- WORK ITEM -
Starting with the first line below, reproduce each line exactly until you have included the one bearing "U2 pin P1.3: U1/SW -> N7".
——————————
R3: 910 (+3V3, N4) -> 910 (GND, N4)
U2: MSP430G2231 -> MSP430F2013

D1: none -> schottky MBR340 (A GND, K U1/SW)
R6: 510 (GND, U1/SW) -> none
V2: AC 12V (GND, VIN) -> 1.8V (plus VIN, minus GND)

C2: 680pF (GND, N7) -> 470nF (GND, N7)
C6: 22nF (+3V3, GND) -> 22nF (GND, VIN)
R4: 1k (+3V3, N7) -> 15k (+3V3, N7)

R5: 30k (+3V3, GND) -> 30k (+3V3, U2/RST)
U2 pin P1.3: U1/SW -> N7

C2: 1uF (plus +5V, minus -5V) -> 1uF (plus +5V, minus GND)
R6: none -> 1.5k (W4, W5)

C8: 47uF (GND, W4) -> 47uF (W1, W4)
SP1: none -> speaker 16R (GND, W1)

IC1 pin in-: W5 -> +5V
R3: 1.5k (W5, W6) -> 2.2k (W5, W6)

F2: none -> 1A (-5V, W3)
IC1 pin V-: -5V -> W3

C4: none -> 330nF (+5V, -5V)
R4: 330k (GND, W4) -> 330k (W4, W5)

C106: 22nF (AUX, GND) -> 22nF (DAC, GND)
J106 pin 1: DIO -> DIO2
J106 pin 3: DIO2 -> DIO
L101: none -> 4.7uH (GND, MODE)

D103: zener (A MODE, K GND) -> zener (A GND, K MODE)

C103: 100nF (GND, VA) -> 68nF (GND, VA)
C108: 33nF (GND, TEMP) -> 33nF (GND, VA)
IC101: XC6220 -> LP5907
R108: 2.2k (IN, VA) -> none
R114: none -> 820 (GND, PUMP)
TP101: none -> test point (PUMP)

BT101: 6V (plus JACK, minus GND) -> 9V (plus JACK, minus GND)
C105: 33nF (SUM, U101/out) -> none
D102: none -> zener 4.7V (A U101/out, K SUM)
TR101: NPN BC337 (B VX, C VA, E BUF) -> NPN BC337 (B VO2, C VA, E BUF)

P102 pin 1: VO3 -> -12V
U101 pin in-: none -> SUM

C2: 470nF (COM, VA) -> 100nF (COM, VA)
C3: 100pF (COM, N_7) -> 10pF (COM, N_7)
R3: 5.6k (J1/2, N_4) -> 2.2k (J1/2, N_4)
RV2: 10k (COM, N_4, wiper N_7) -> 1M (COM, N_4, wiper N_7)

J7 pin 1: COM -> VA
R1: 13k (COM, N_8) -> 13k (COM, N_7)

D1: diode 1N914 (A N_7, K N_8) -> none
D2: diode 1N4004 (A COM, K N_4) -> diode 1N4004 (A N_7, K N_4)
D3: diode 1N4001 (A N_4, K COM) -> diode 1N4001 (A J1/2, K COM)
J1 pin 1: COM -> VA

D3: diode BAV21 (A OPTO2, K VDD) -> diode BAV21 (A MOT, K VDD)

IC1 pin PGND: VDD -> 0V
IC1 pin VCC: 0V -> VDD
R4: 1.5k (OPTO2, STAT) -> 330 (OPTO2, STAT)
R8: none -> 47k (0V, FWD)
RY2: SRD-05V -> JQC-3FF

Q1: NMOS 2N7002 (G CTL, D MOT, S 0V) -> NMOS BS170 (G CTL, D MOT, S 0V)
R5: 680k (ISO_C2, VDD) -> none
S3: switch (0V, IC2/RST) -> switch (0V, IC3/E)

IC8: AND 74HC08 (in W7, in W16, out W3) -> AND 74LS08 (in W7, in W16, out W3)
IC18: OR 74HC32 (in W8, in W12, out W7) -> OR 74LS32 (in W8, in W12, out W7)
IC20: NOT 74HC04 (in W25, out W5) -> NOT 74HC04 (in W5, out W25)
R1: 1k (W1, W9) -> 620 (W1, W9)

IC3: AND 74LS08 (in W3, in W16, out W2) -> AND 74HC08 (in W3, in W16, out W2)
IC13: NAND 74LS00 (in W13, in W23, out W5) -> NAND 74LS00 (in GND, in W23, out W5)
——————————
- SOLUTION BELOW -
R3: 910 (+3V3, N4) -> 910 (GND, N4)
U2: MSP430G2231 -> MSP430F2013

D1: none -> schottky MBR340 (A GND, K U1/SW)
R6: 510 (GND, U1/SW) -> none
V2: AC 12V (GND, VIN) -> 1.8V (plus VIN, minus GND)

C2: 680pF (GND, N7) -> 470nF (GND, N7)
C6: 22nF (+3V3, GND) -> 22nF (GND, VIN)
R4: 1k (+3V3, N7) -> 15k (+3V3, N7)

R5: 30k (+3V3, GND) -> 30k (+3V3, U2/RST)
U2 pin P1.3: U1/SW -> N7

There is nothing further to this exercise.